Extracted information below:

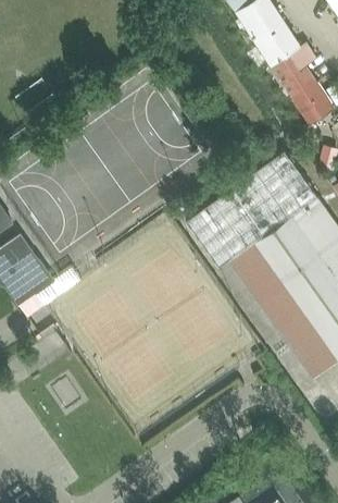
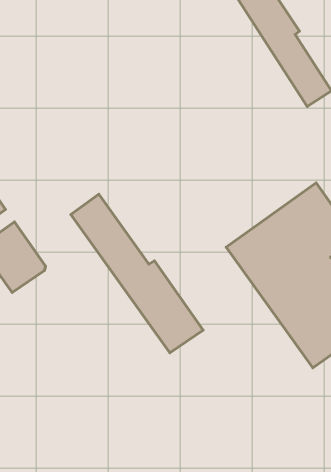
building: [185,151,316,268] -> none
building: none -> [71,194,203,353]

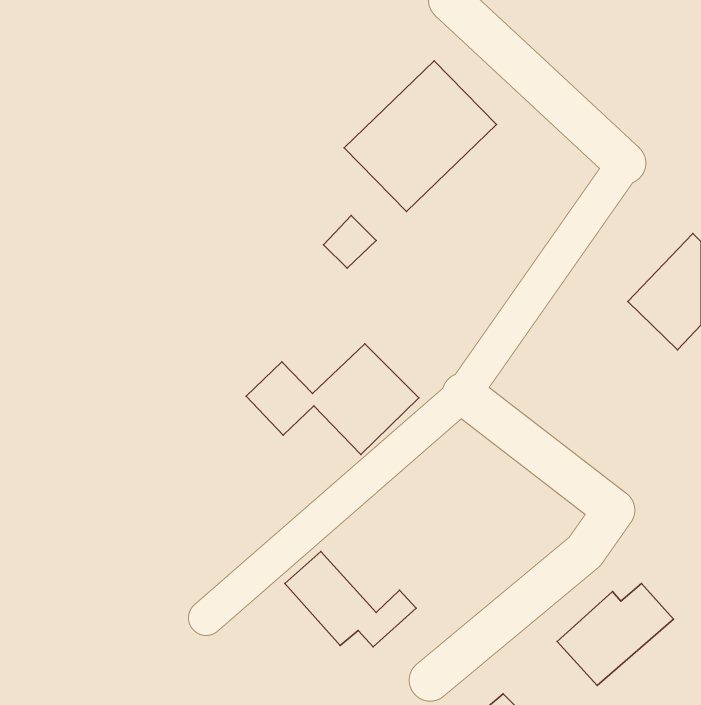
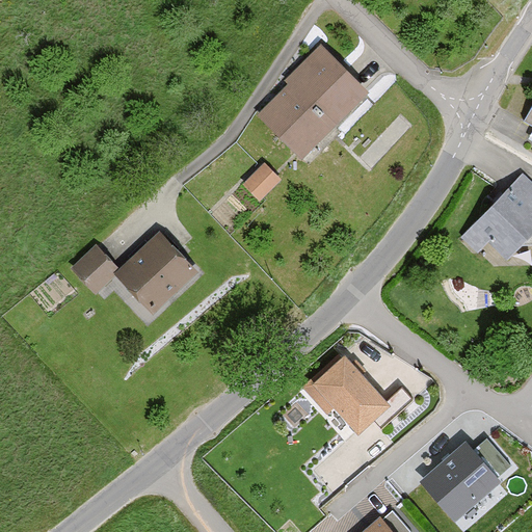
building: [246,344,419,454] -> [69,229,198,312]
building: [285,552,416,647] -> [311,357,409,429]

End of Extracted information.
Extracted information below:

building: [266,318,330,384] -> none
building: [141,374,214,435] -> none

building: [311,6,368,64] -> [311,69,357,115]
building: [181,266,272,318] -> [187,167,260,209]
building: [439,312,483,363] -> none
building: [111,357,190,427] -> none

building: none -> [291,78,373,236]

End of Extracted information.
Extracted information below:

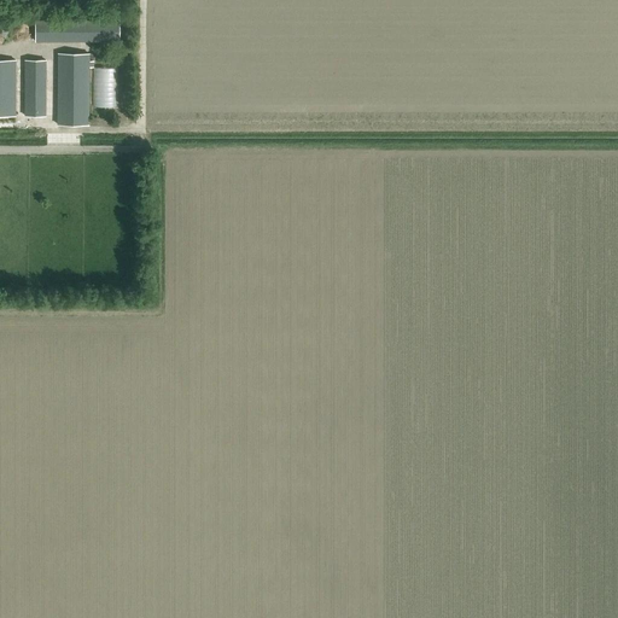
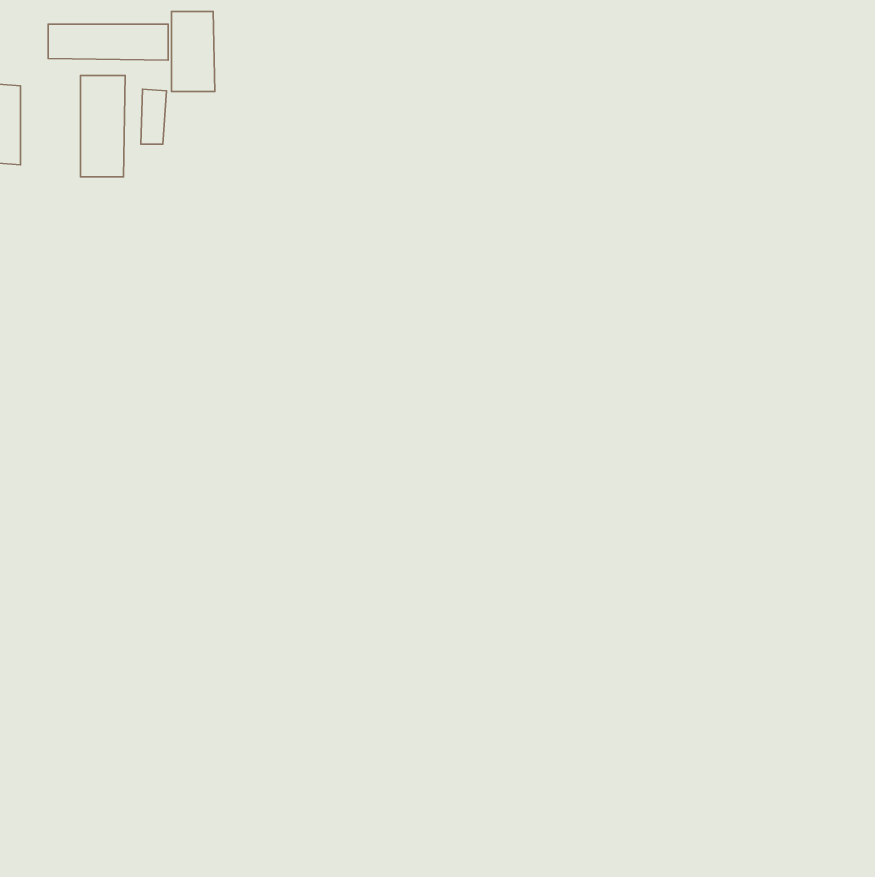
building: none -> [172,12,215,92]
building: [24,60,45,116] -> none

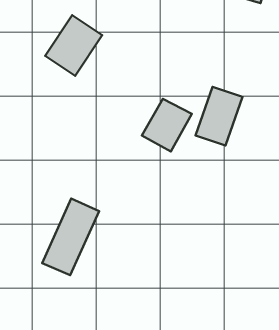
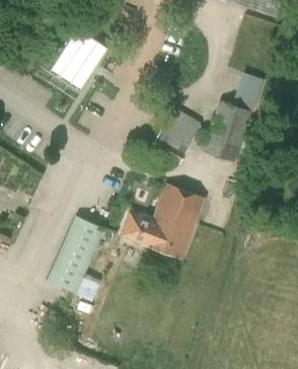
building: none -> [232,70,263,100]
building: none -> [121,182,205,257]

End of Extracted information.

Task directions: Out of the entries, pull every line that mentions "none".

Answer to the exercise:
building: [185,151,316,268] -> none
building: none -> [71,194,203,353]
building: [266,318,330,384] -> none
building: [141,374,214,435] -> none
building: [439,312,483,363] -> none
building: [111,357,190,427] -> none
building: none -> [291,78,373,236]
building: none -> [172,12,215,92]
building: [24,60,45,116] -> none
building: none -> [232,70,263,100]
building: none -> [121,182,205,257]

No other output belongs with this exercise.